:: MATERIAL TO PROCESS ::
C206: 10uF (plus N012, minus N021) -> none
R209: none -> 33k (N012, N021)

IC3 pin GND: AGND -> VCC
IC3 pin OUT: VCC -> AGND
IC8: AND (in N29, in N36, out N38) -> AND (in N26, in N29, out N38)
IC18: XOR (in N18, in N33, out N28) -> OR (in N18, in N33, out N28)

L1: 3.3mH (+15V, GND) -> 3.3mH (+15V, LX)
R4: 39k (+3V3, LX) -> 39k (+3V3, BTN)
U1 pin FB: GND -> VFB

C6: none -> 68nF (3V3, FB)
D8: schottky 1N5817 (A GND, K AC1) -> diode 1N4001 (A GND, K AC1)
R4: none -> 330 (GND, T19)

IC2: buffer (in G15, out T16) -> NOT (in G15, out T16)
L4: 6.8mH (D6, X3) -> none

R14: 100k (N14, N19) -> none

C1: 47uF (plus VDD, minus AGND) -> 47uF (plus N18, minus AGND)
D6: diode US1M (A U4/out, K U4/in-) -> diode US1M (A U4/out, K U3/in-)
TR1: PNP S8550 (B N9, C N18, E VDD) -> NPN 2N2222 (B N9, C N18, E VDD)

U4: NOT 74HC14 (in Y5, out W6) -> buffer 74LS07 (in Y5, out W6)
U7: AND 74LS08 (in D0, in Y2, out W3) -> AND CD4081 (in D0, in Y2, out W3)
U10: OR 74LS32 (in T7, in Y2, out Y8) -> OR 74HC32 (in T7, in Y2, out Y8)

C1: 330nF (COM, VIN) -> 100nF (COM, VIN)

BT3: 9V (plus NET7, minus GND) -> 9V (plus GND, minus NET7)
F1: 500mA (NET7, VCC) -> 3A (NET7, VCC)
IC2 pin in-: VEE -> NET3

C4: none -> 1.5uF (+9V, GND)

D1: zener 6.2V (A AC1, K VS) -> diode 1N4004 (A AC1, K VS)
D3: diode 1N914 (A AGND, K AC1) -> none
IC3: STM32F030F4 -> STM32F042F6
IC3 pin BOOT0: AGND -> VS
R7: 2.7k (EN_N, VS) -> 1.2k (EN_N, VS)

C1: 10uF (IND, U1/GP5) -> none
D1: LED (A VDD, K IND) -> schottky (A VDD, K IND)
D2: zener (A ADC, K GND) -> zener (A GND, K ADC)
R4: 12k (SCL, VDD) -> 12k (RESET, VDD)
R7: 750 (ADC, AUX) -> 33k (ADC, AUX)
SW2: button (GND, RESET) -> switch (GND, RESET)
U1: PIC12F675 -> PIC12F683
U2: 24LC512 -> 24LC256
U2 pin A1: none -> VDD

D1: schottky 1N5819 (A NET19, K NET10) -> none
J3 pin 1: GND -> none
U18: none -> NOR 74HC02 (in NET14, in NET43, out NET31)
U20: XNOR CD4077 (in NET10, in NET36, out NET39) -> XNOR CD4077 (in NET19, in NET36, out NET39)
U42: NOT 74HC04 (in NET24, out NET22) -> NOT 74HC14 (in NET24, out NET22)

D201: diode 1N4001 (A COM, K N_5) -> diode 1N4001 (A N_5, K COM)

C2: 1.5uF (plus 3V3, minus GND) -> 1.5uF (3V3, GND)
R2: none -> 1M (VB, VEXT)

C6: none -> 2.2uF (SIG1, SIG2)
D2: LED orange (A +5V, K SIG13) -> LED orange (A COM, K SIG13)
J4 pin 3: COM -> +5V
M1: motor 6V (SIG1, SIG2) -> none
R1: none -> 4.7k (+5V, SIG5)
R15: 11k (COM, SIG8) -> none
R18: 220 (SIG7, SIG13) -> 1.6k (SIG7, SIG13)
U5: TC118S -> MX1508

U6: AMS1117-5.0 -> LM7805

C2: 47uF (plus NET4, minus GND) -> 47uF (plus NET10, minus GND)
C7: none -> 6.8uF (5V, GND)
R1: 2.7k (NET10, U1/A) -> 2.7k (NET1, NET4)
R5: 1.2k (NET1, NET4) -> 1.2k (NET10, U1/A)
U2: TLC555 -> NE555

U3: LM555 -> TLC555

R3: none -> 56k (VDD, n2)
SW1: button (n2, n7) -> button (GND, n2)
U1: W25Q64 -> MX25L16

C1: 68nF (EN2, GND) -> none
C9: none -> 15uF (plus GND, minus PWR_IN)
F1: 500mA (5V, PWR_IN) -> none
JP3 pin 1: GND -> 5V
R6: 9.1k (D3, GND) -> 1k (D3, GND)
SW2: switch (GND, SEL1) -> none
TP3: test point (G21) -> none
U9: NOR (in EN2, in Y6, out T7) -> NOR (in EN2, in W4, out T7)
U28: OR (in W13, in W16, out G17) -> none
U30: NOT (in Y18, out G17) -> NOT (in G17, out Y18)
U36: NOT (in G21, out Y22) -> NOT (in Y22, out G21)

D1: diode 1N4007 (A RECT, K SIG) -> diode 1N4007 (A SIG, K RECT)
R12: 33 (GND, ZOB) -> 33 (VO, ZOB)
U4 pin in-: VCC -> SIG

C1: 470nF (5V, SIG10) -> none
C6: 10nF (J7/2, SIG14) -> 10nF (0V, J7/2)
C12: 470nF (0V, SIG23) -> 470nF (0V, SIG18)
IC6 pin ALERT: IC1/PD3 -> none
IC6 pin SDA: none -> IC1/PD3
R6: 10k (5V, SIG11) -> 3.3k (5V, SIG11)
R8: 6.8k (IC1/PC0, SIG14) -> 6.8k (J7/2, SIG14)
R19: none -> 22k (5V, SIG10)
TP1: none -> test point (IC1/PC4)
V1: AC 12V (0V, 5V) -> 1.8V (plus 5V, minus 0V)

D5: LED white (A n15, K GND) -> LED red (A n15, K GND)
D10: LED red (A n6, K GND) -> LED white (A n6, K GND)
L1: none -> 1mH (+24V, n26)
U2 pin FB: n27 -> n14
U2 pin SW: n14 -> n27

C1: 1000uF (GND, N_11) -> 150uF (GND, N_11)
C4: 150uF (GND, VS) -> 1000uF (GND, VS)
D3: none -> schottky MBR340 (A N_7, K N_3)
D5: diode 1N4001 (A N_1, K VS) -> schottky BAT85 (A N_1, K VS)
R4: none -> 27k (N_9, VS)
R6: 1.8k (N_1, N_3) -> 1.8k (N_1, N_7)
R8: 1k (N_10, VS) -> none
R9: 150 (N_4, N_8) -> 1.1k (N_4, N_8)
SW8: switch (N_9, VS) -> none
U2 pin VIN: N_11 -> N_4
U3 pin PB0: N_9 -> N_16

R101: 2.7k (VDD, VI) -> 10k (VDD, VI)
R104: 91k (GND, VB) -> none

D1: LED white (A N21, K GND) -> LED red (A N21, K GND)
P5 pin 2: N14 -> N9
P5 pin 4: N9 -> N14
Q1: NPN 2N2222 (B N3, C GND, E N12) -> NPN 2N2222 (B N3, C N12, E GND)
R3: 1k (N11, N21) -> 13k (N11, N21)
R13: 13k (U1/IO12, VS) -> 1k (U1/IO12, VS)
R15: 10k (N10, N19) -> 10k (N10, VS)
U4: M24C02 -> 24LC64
:::
__WHAT YOU WILL DO__
Quote the records above from their first line through the line containing "R4: 39k (+3V3, LX) -> 39k (+3V3, BTN)", both ends included.

__TASK OUTPUT__
C206: 10uF (plus N012, minus N021) -> none
R209: none -> 33k (N012, N021)

IC3 pin GND: AGND -> VCC
IC3 pin OUT: VCC -> AGND
IC8: AND (in N29, in N36, out N38) -> AND (in N26, in N29, out N38)
IC18: XOR (in N18, in N33, out N28) -> OR (in N18, in N33, out N28)

L1: 3.3mH (+15V, GND) -> 3.3mH (+15V, LX)
R4: 39k (+3V3, LX) -> 39k (+3V3, BTN)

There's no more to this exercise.